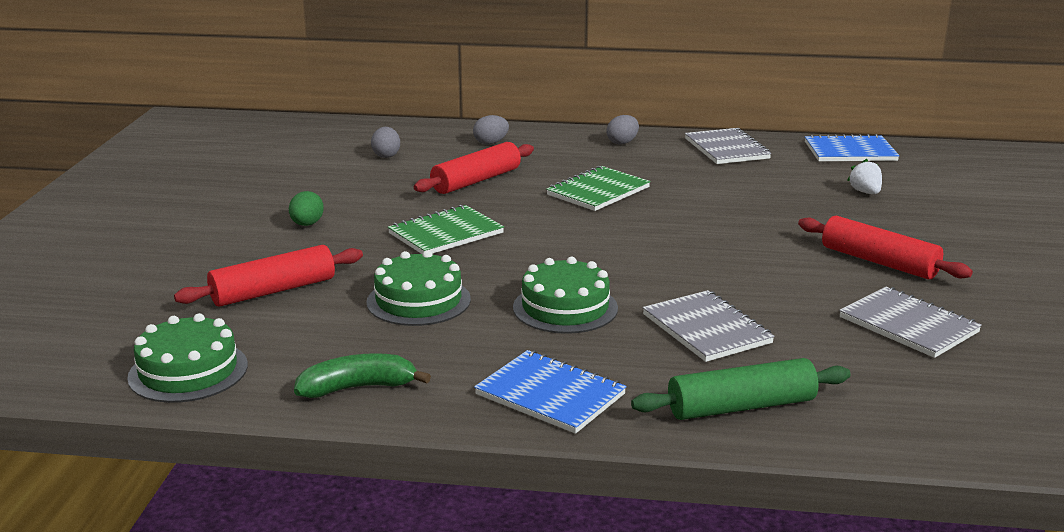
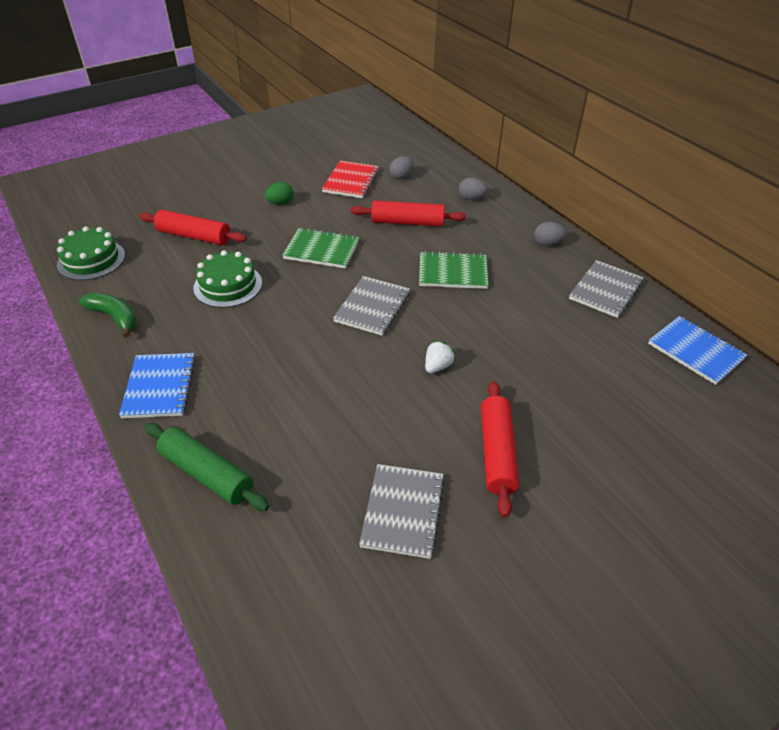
camera: 50 degrees right, 20 degrees up
(342, 179) = (351, 181): none -> red notebook
(565, 308) = (271, 340): green cake -> none
(706, 329) = (298, 411): grey notebook -> grey notebook (372, 307)
(865, 192) = (622, 393): white strawberry -> white strawberry (437, 366)

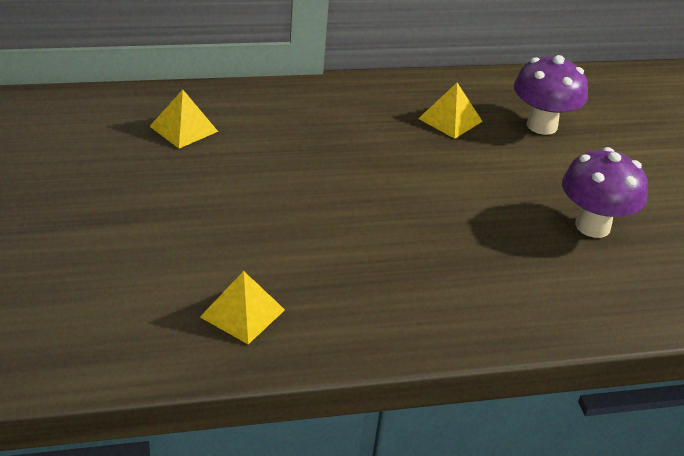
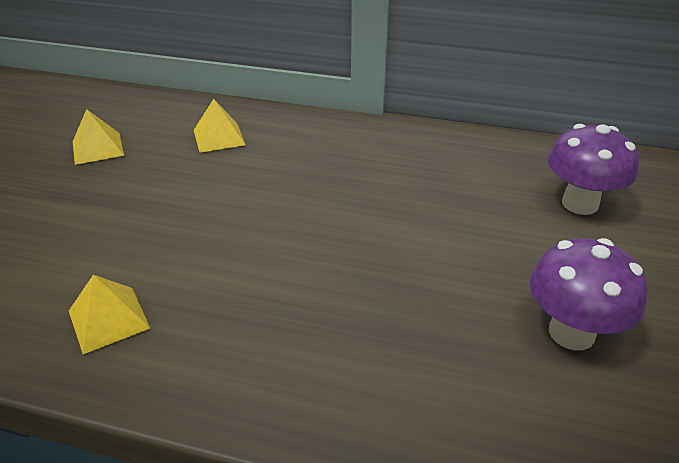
camera: 30 degrees right, 0 degrees up
(450, 120) = (477, 178): yellow pyramid -> yellow pyramid (98, 148)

* **What is needed**
Only the lines from the one holding "(706, 329) = (298, 411): grey" through the end of the data are to be printed, exactly as they stand and with no pictures.

* **Solution below**
(706, 329) = (298, 411): grey notebook -> grey notebook (372, 307)
(865, 192) = (622, 393): white strawberry -> white strawberry (437, 366)

camera: 30 degrees right, 0 degrees up
(450, 120) = (477, 178): yellow pyramid -> yellow pyramid (98, 148)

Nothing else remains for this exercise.